═══ Data provided ═══

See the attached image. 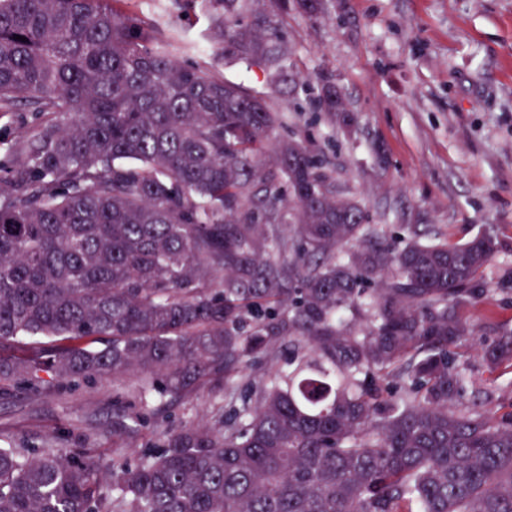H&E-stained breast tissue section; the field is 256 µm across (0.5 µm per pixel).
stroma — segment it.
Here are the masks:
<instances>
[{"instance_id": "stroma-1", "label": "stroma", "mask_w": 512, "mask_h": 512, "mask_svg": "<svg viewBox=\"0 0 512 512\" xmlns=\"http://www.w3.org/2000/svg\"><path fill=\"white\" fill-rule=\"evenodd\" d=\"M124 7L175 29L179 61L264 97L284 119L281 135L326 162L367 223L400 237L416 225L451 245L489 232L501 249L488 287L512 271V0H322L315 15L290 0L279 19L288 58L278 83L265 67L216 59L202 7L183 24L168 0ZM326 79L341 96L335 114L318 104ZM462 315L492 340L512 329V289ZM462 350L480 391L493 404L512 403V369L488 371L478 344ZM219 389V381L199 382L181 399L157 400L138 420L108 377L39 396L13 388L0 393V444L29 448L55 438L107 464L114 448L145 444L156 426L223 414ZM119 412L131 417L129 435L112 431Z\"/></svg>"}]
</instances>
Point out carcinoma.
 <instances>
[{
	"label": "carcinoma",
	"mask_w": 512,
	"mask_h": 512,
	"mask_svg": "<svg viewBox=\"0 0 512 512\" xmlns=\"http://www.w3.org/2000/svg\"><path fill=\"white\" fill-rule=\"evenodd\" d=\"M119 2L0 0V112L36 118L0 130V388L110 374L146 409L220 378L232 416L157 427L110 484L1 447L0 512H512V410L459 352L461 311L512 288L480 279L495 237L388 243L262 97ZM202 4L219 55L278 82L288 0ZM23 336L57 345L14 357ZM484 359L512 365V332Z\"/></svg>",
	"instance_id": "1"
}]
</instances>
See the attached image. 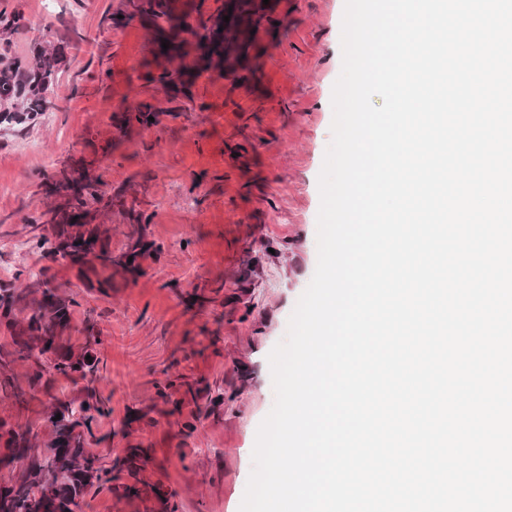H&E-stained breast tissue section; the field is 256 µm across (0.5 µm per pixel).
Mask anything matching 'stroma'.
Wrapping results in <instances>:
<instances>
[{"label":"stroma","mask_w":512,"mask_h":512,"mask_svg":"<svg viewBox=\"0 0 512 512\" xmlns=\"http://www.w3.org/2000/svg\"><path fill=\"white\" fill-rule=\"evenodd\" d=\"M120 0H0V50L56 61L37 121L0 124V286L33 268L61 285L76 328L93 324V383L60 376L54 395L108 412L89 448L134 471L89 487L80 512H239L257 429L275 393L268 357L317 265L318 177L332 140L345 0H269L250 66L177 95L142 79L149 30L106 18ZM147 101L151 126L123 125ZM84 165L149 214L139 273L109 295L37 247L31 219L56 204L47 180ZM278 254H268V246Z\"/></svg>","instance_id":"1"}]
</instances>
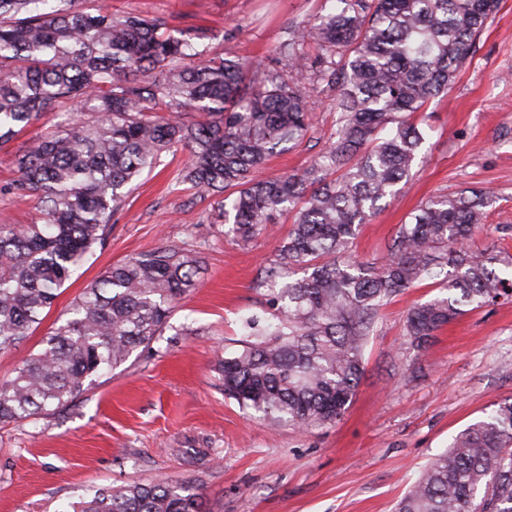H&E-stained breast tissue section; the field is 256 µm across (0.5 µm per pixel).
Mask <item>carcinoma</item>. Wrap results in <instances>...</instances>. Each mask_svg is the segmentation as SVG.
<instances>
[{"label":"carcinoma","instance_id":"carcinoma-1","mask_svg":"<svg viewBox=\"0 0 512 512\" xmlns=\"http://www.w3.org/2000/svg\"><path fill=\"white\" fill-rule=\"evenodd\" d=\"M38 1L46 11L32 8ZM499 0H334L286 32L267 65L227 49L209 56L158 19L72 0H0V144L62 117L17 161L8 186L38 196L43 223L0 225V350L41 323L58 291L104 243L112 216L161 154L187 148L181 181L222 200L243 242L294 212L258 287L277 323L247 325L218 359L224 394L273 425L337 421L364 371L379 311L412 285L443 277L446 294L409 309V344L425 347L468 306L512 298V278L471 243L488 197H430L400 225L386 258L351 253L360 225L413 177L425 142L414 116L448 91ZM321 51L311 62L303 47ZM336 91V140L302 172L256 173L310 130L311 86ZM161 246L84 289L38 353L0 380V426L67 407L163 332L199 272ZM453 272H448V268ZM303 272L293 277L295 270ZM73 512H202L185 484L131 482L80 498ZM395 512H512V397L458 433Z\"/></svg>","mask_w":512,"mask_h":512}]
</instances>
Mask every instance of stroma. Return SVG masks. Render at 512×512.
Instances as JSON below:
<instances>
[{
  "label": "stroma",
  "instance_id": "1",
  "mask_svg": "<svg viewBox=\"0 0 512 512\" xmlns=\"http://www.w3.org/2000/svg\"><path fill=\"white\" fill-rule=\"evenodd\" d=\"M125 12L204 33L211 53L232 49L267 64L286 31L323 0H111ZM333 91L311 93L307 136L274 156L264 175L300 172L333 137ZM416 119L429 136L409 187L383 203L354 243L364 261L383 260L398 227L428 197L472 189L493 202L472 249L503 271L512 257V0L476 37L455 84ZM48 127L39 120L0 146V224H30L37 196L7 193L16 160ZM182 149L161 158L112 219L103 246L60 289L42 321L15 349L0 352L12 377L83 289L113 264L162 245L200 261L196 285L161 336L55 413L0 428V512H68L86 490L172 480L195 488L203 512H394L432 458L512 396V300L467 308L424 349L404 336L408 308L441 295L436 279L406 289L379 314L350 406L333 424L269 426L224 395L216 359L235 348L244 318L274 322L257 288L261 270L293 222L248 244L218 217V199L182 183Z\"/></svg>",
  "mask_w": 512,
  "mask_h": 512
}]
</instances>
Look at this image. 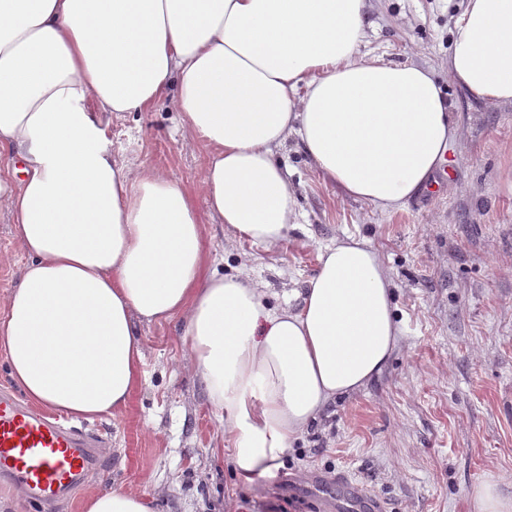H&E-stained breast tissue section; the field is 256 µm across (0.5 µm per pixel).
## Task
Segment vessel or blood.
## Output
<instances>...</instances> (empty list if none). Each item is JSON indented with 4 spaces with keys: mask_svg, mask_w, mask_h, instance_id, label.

═══

> **Stated problem**: Repeat exactly, and only, the lines of the records above, starting with the line that contains "Segment vessel or blood." and ending with the final line, both included.

> **Reply**:
Segment vessel or blood.
## Output
<instances>...</instances> (empty list if none). Each item is JSON indented with 4 spaces with keys: mask_svg, mask_w, mask_h, instance_id, label.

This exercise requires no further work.